━━ SUPPLIED ENTRIES

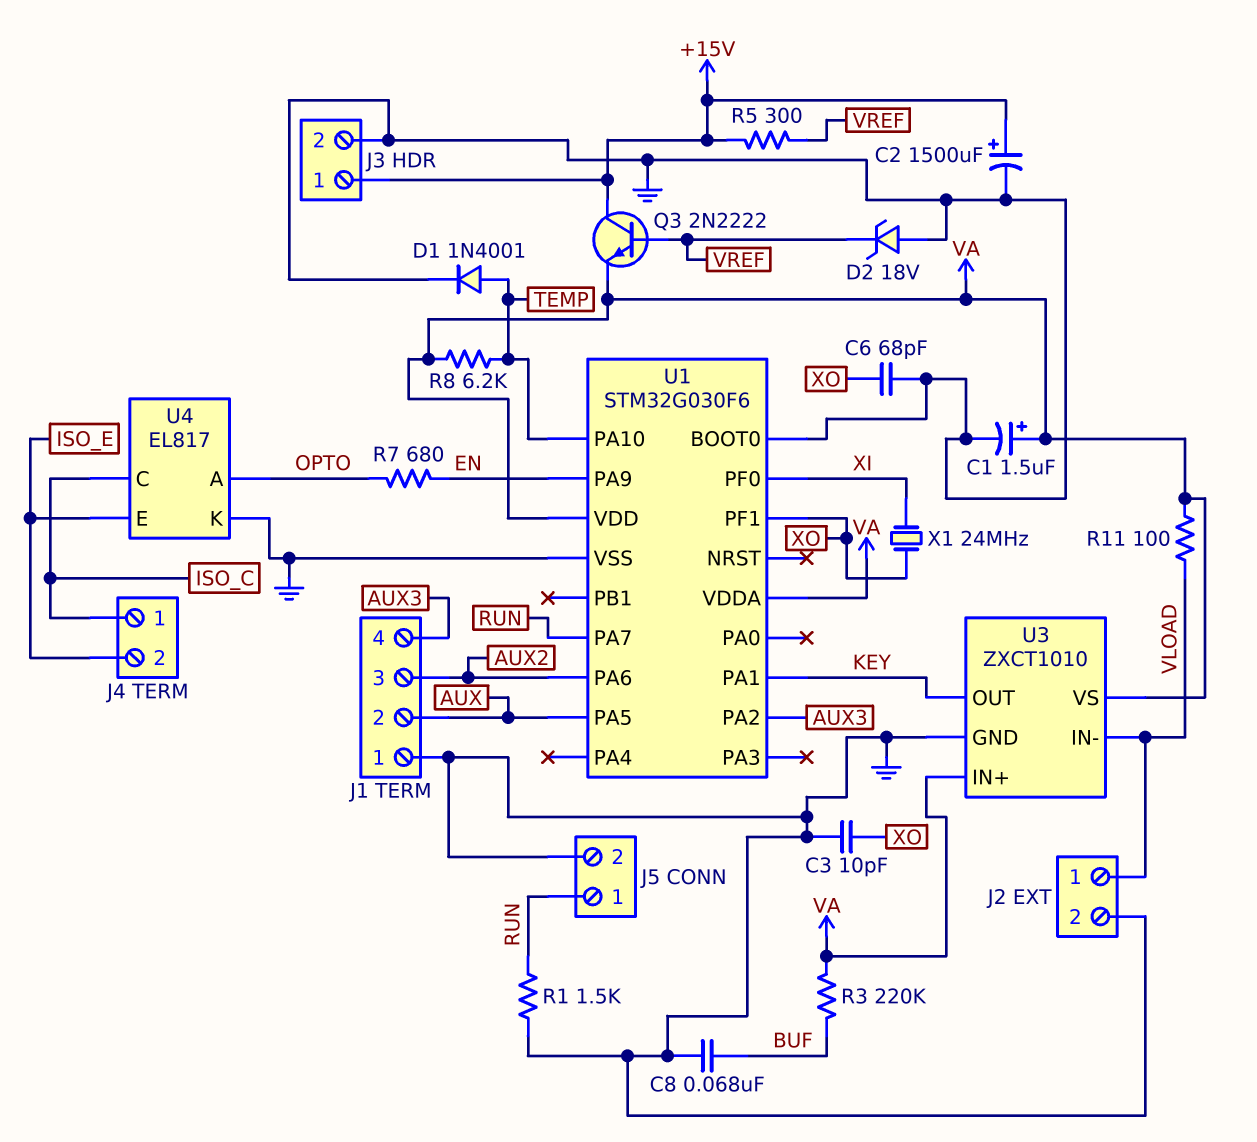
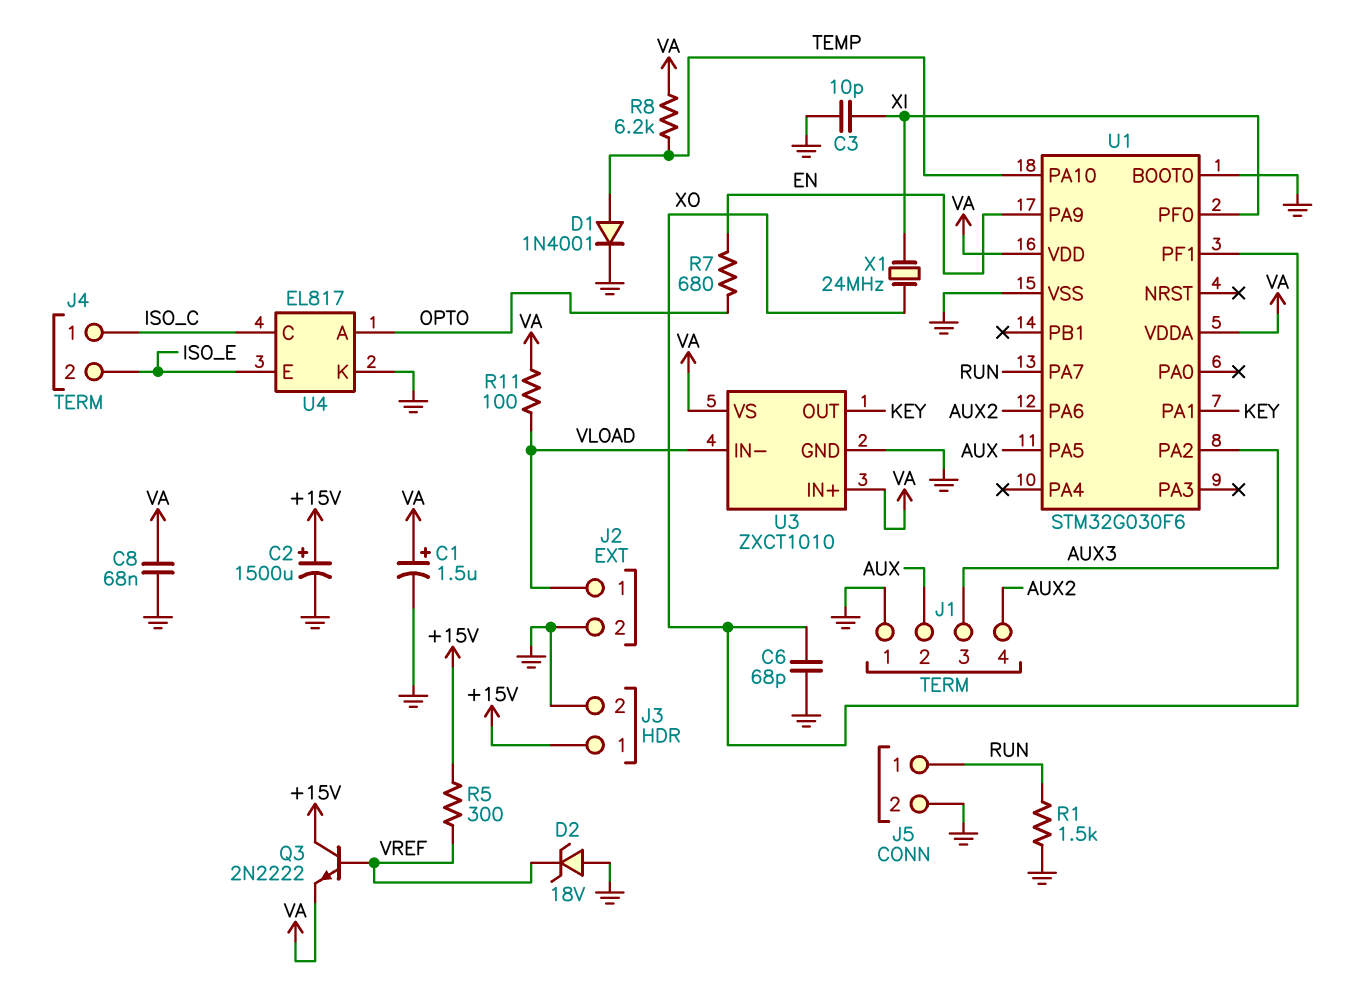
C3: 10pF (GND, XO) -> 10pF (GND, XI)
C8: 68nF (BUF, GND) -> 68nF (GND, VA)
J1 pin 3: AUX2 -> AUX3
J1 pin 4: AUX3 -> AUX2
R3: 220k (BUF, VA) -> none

━━━━
━━ SUPPLIED ENTRIES

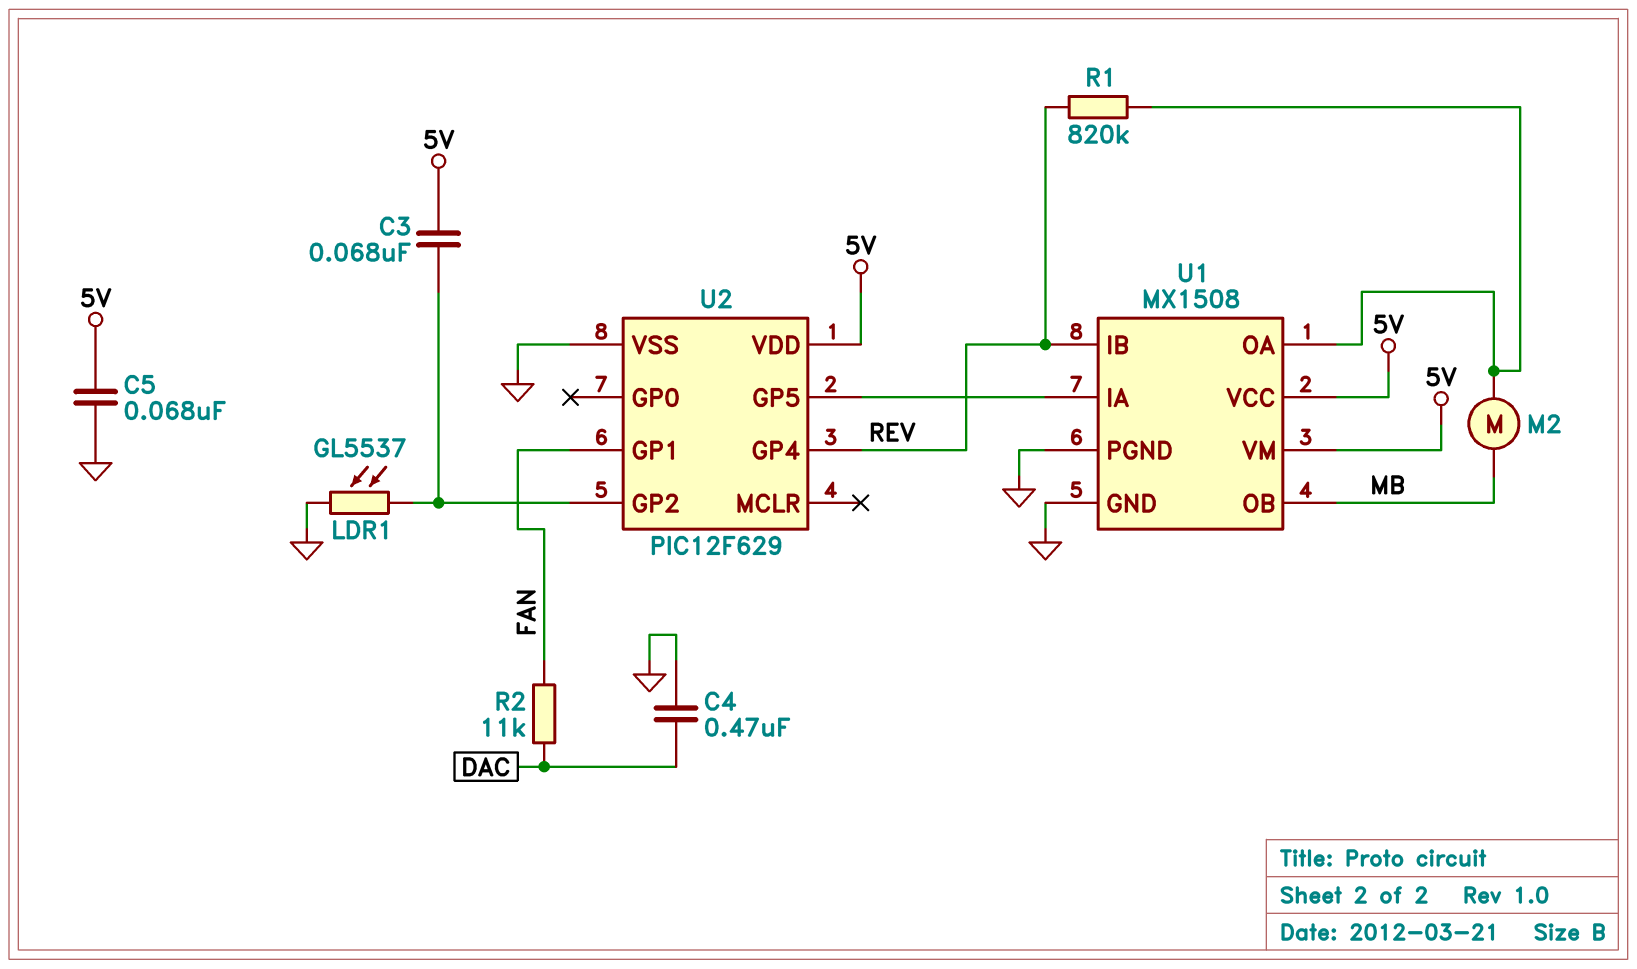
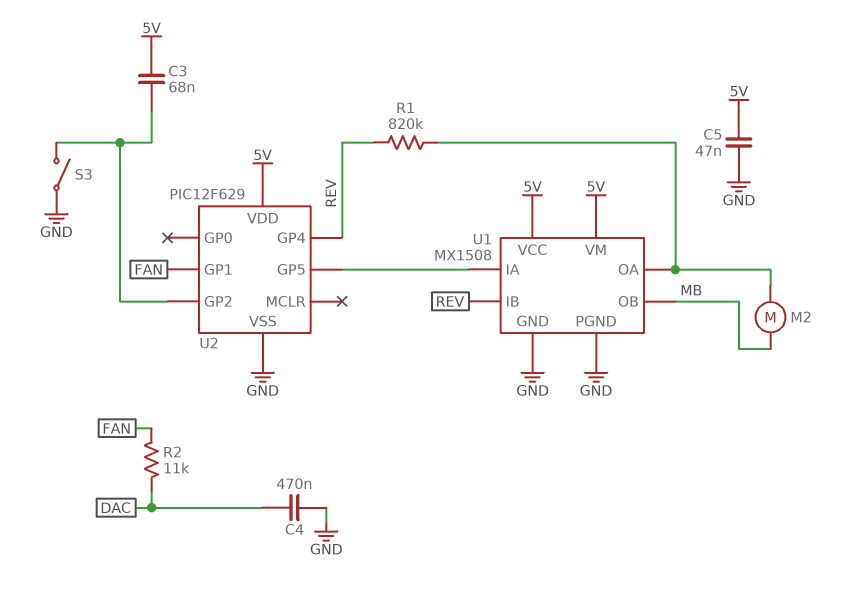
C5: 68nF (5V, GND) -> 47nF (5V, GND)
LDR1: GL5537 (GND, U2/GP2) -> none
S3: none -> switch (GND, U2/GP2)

━━━━
━━ SUPPLIED ENTRIES

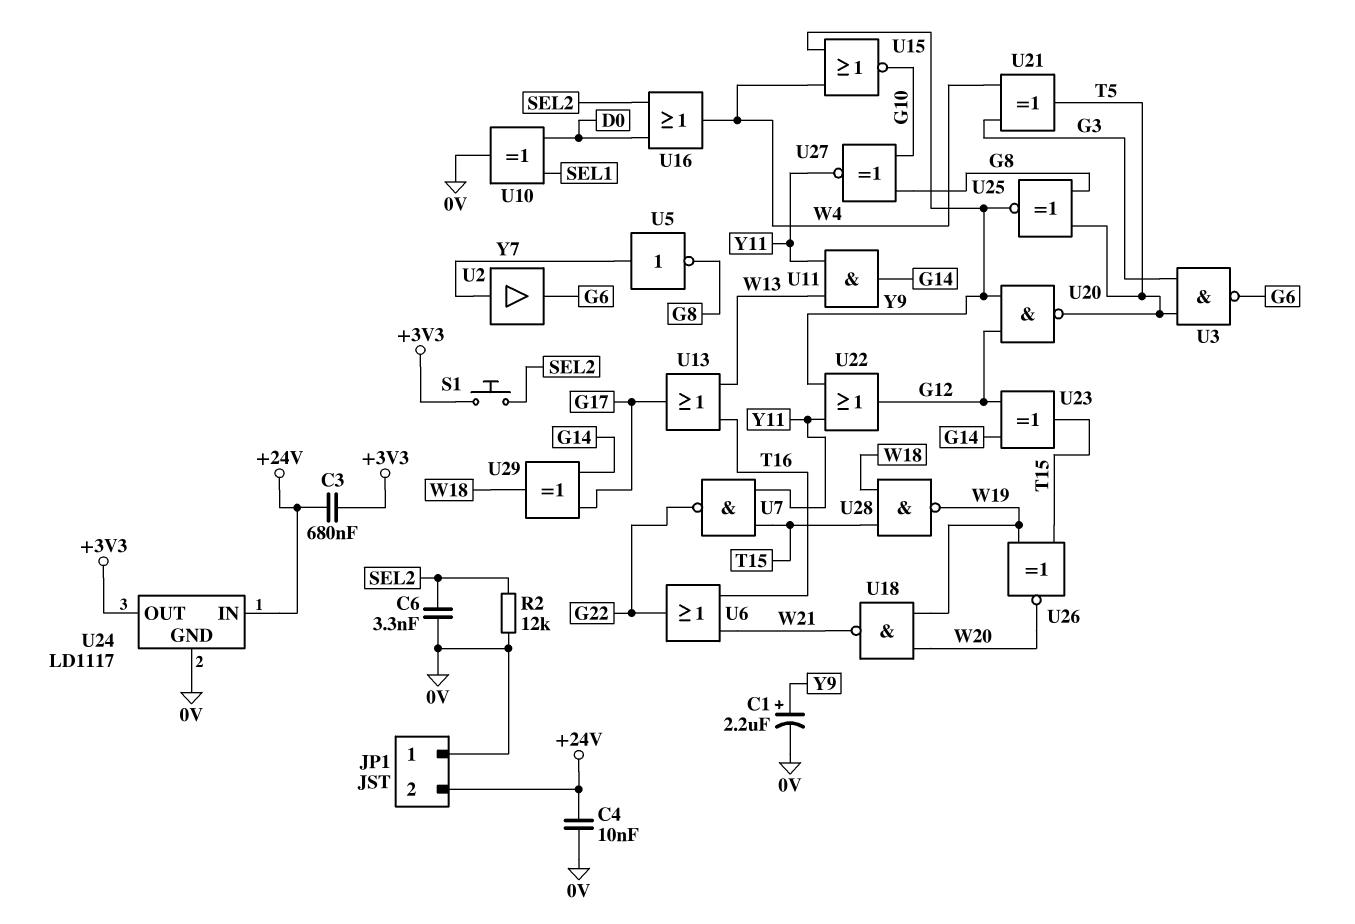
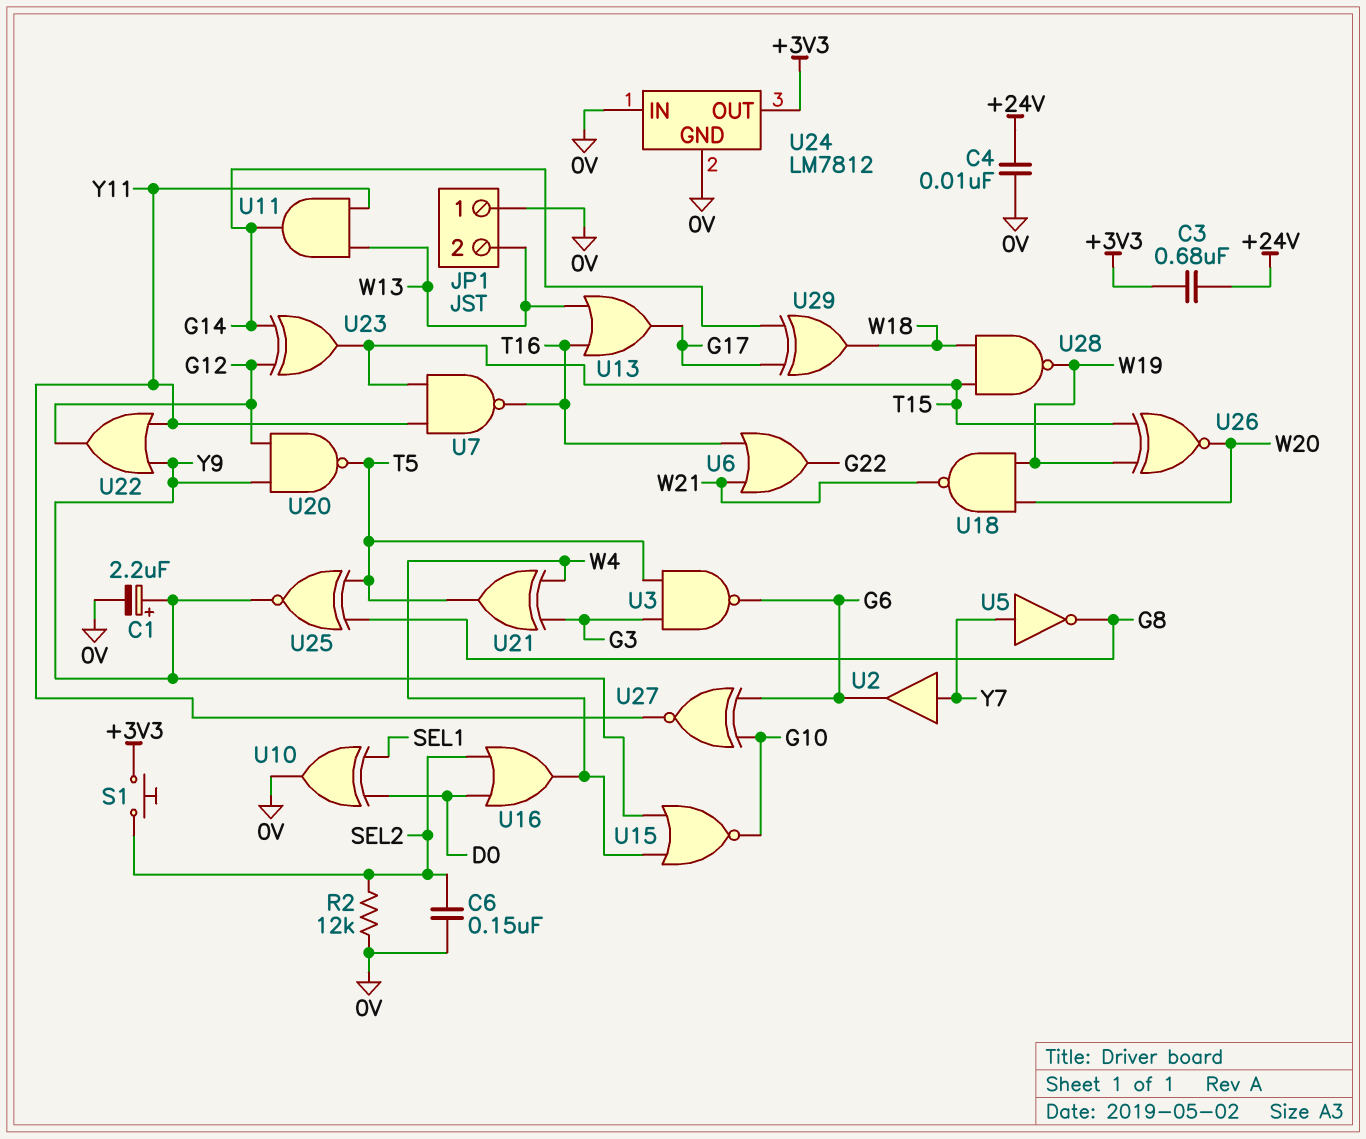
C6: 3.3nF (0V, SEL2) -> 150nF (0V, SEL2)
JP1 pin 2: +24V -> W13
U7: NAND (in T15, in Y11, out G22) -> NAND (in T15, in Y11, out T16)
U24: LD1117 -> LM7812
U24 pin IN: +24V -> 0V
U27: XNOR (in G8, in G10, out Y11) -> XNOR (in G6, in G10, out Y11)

━━━━

### TASK BRIEF
Beginning at the line above that contains "C6: 3.3nF (0V, SEL2) -> 150nF (0V, SEL2)", return each line exactly through the line that contains "U27: XNOR (in", and no others.

### YOUR RESPONSE
C6: 3.3nF (0V, SEL2) -> 150nF (0V, SEL2)
JP1 pin 2: +24V -> W13
U7: NAND (in T15, in Y11, out G22) -> NAND (in T15, in Y11, out T16)
U24: LD1117 -> LM7812
U24 pin IN: +24V -> 0V
U27: XNOR (in G8, in G10, out Y11) -> XNOR (in G6, in G10, out Y11)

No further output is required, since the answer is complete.